> [Problem] One part of the entries below is wanted: the lines from the one containing "purple tape: 8 -> 10" through the one containing "white tape: 15 -> 14". Write those out exactly and nothing else.

> [Scene comparison data]
/---
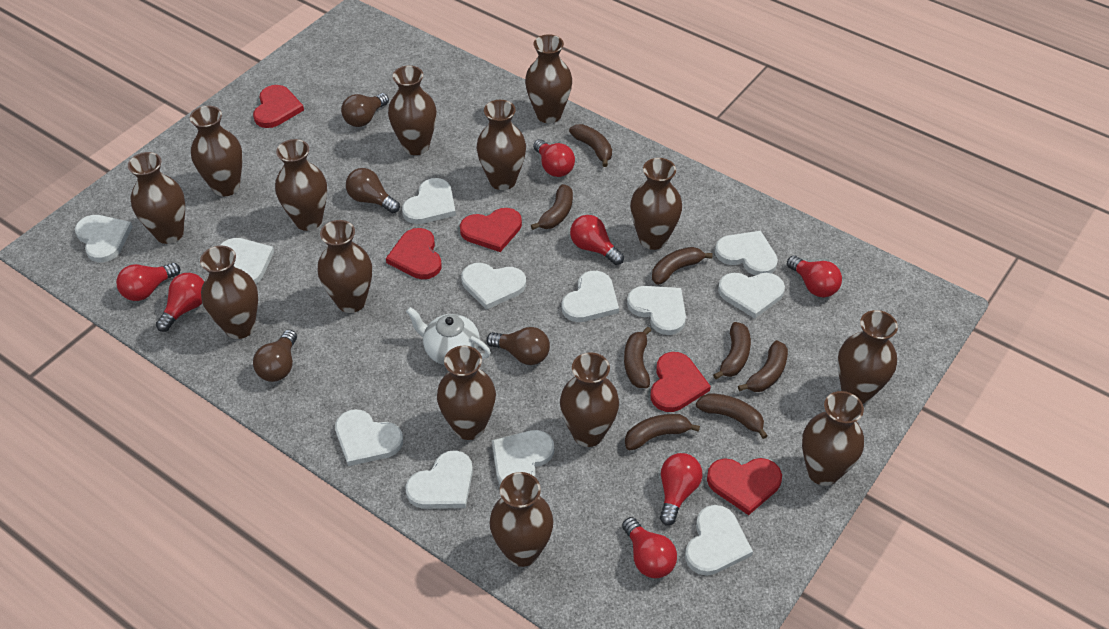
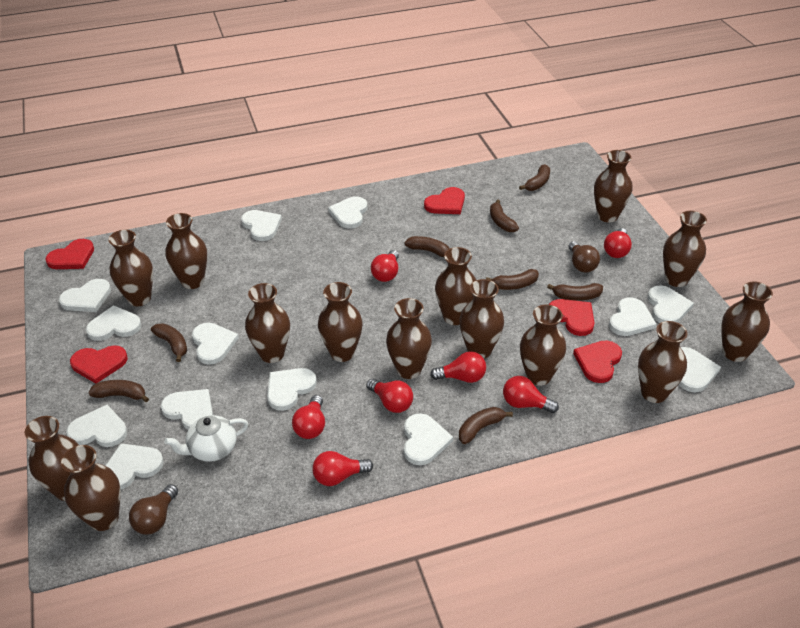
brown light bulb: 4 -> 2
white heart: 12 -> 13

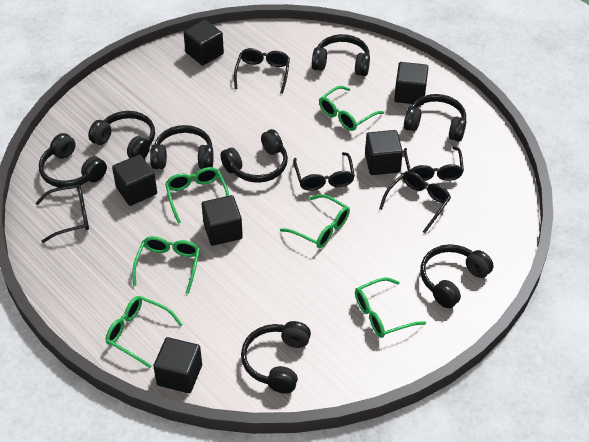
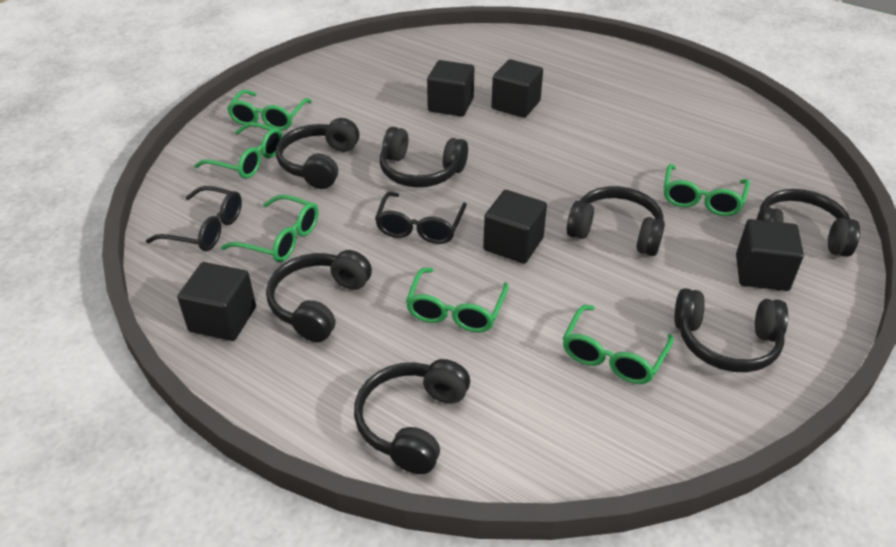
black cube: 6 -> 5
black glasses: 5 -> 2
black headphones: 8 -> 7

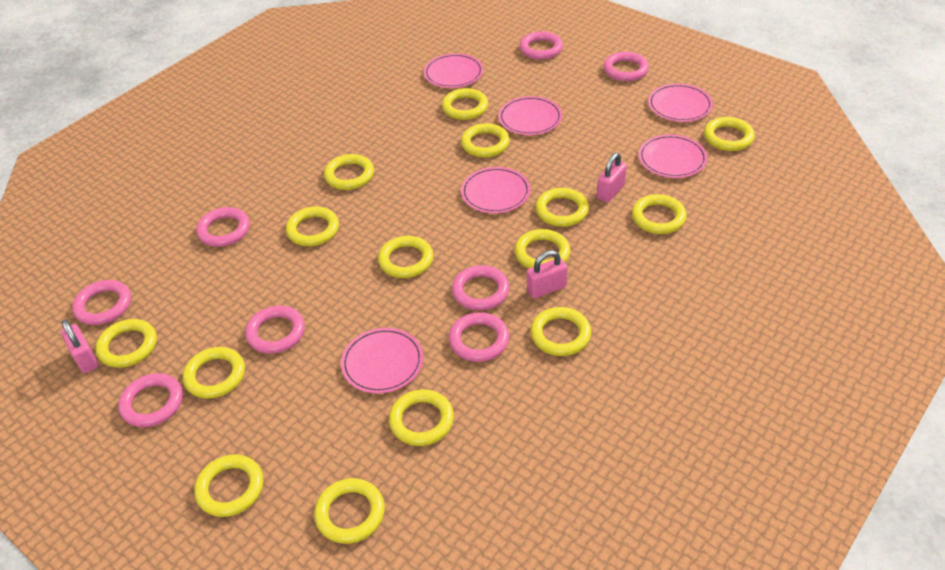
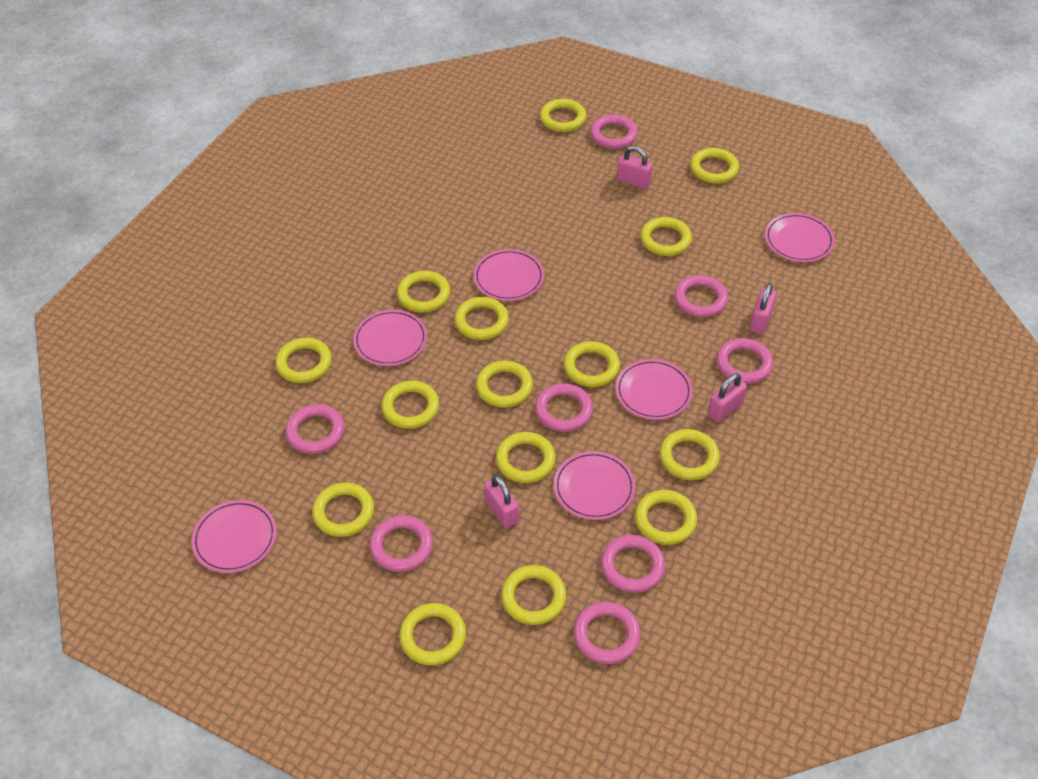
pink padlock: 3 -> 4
\---
/---
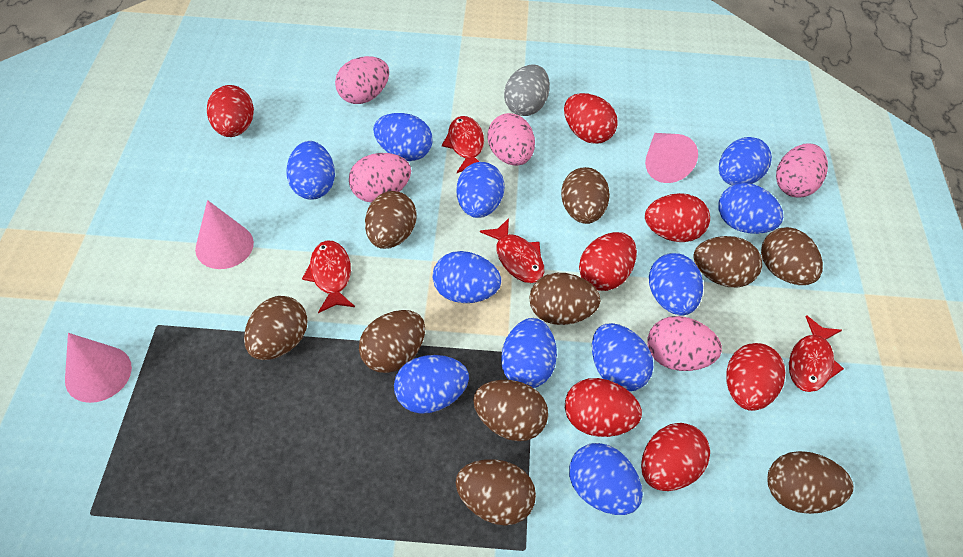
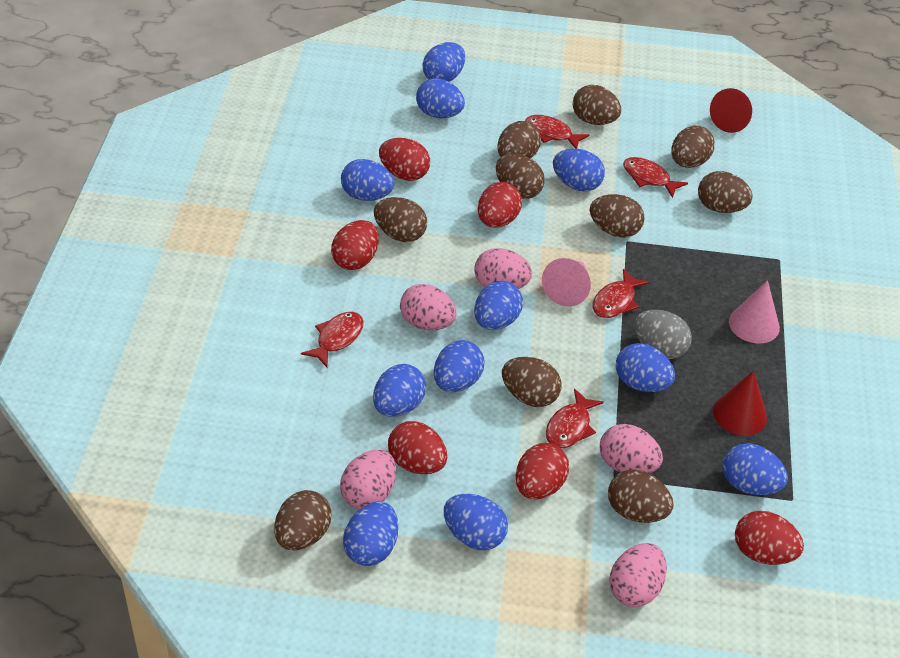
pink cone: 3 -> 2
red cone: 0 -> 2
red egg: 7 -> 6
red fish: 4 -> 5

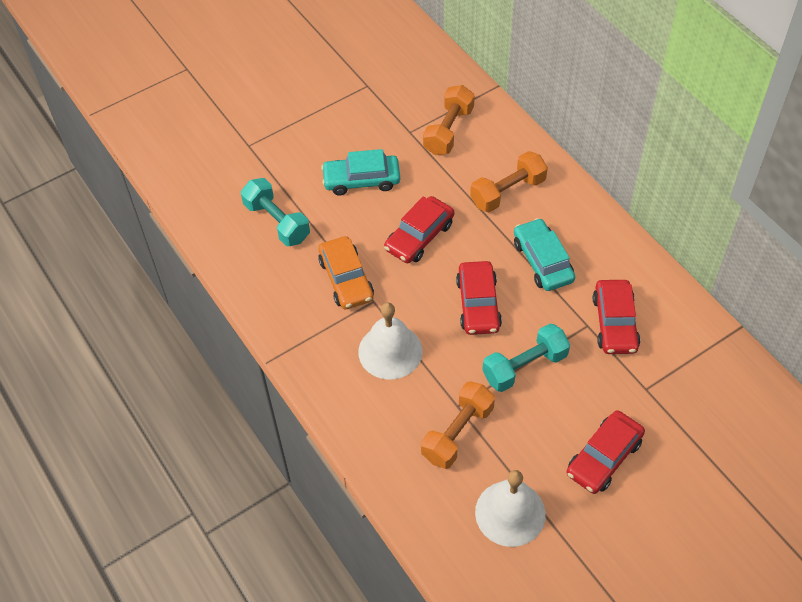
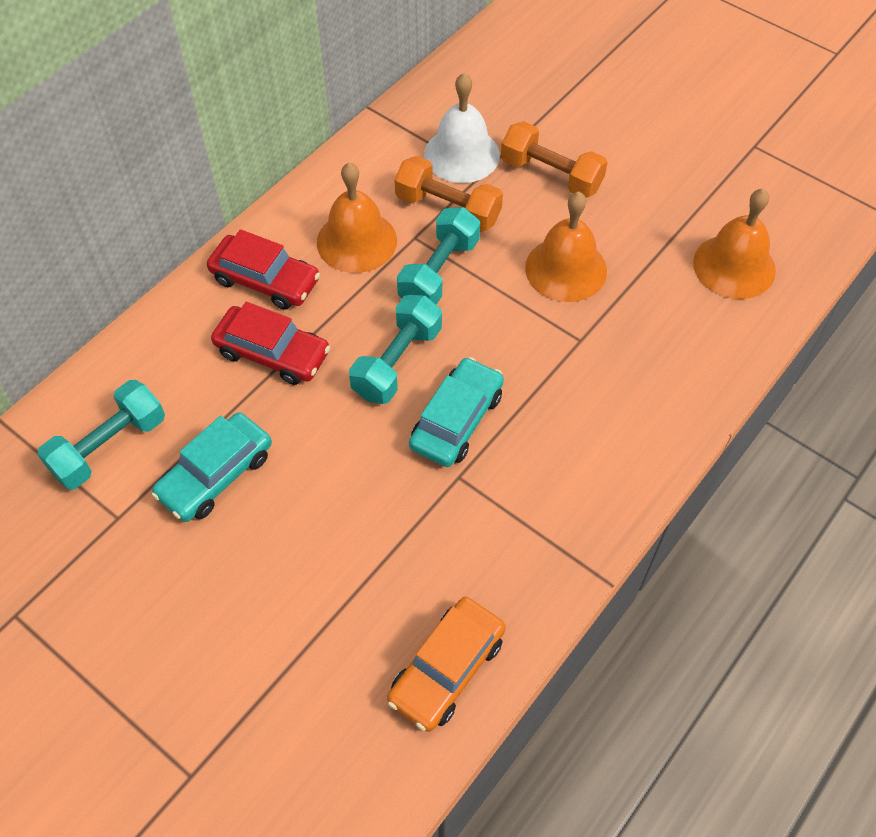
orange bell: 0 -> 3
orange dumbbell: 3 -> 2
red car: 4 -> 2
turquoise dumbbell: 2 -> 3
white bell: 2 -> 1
\---
/---
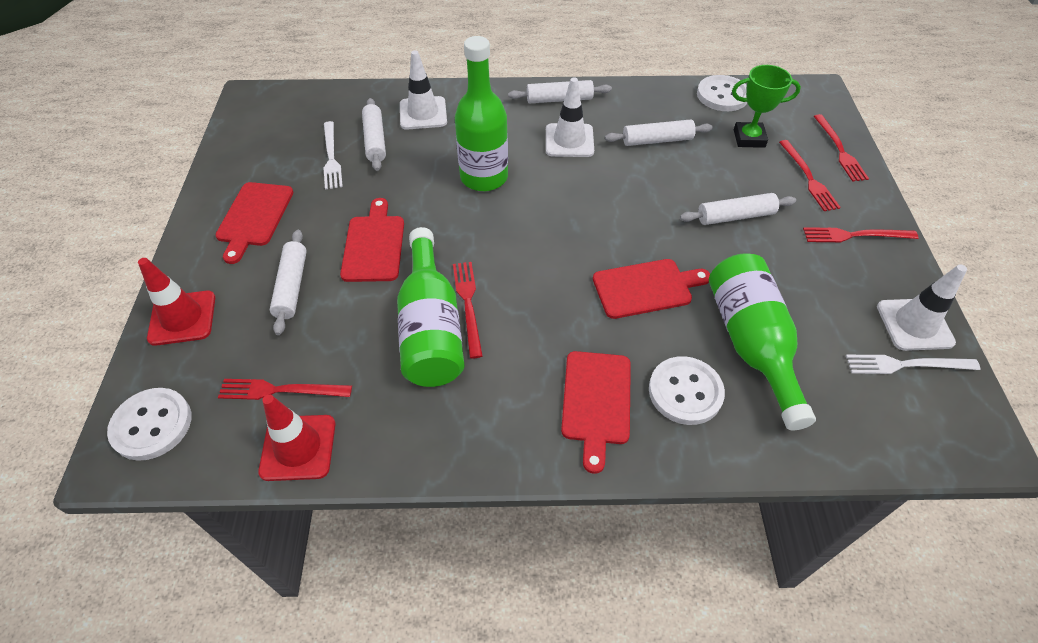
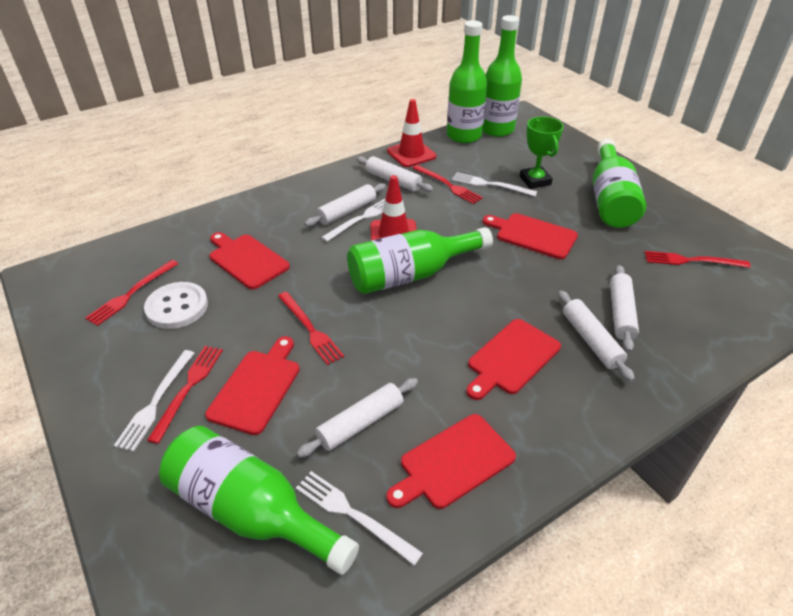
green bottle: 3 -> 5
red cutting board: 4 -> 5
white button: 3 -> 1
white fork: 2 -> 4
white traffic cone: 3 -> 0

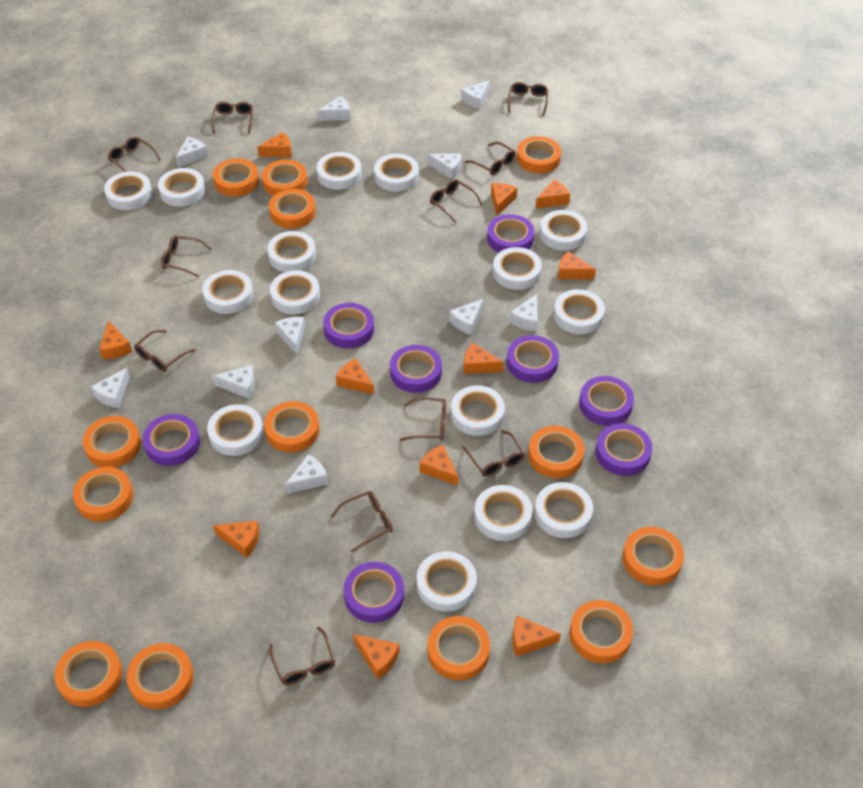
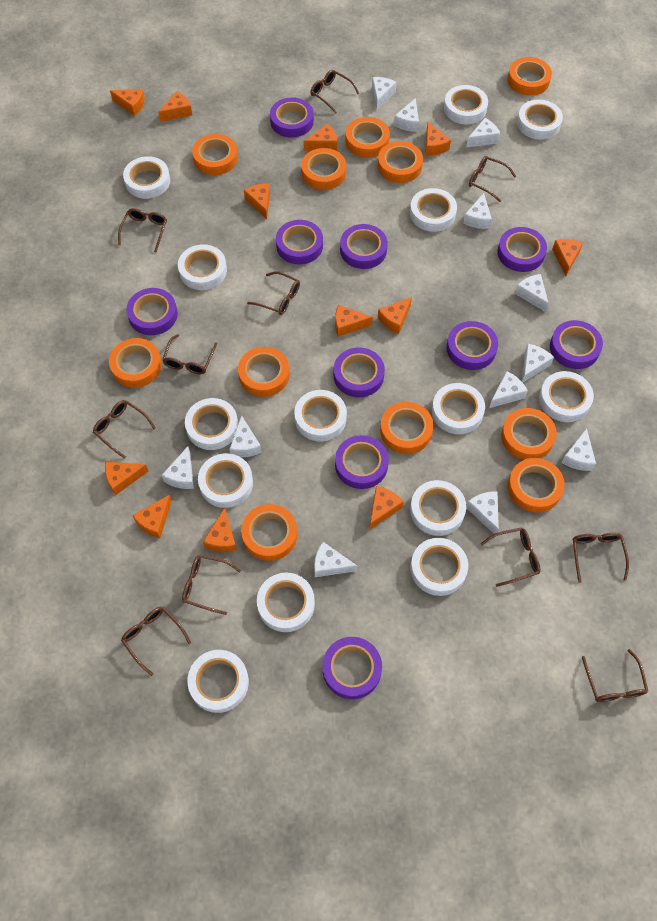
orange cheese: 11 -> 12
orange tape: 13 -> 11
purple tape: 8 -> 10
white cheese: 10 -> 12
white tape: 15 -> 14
\---
> [Answer to the problem]
purple tape: 8 -> 10
white cheese: 10 -> 12
white tape: 15 -> 14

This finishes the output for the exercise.